> _Problem description_:
Exact wording is required for every entry; transcribe all of them and leave the images out.
=====
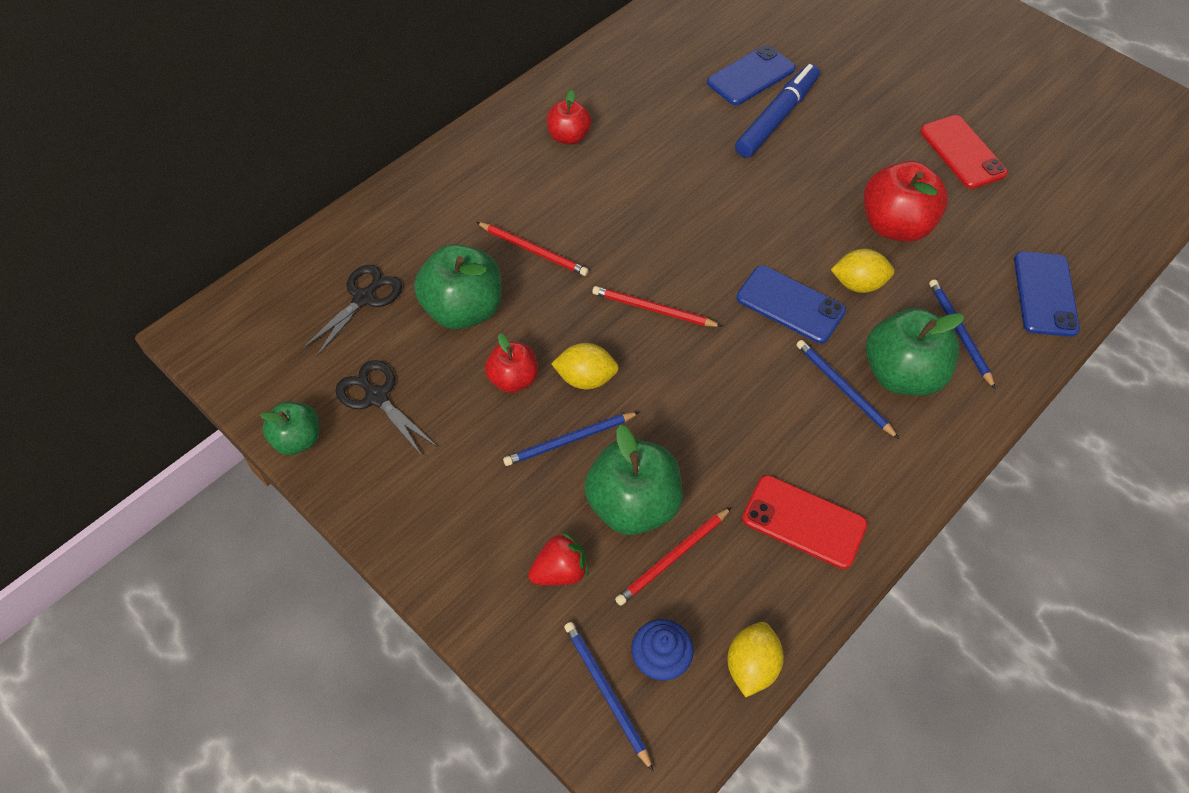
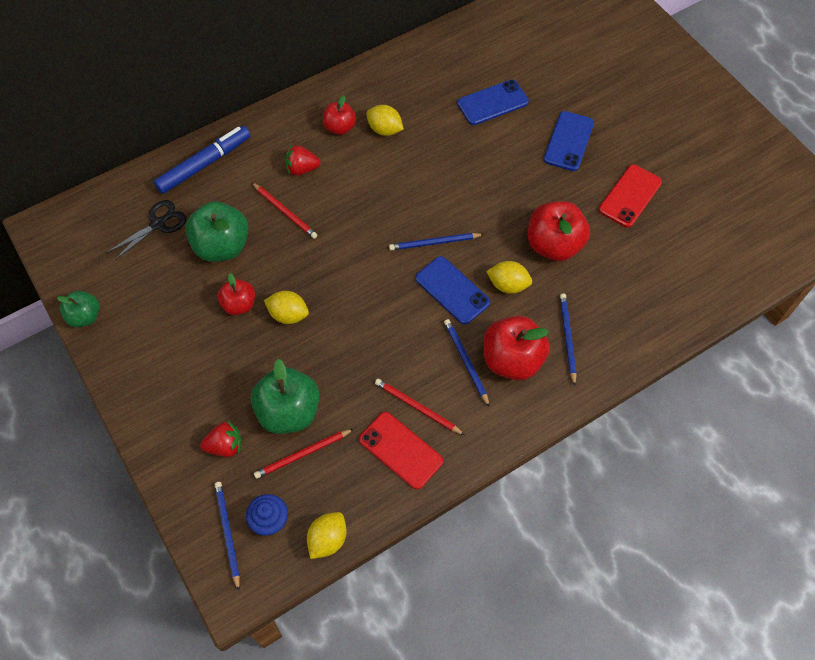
camera: 15 degrees right, 5 degrees up
(376, 397) = (145, 298): black scissors -> none
(537, 194) = (302, 169): none -> red strawberry
(569, 440) = (262, 357): blue pencil -> blue pencil (434, 243)
(628, 129) = (385, 130): none -> yellow lemon
(653, 309) = (353, 273): red pencil -> red pencil (417, 407)
(776, 118) = (499, 141): blue marker -> blue marker (204, 164)
(901, 374) = (512, 360): green apple -> red apple
(962, 152) = (630, 196): red phone -> red phone turned 45 degrees clockwise
(1045, 294) = (645, 321): blue phone -> blue phone (568, 141)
=====
> _Answer for the task_:
camera: 15 degrees right, 5 degrees up
(376, 397) = (145, 298): black scissors -> none
(537, 194) = (302, 169): none -> red strawberry
(569, 440) = (262, 357): blue pencil -> blue pencil (434, 243)
(628, 129) = (385, 130): none -> yellow lemon
(653, 309) = (353, 273): red pencil -> red pencil (417, 407)
(776, 118) = (499, 141): blue marker -> blue marker (204, 164)
(901, 374) = (512, 360): green apple -> red apple
(962, 152) = (630, 196): red phone -> red phone turned 45 degrees clockwise
(1045, 294) = (645, 321): blue phone -> blue phone (568, 141)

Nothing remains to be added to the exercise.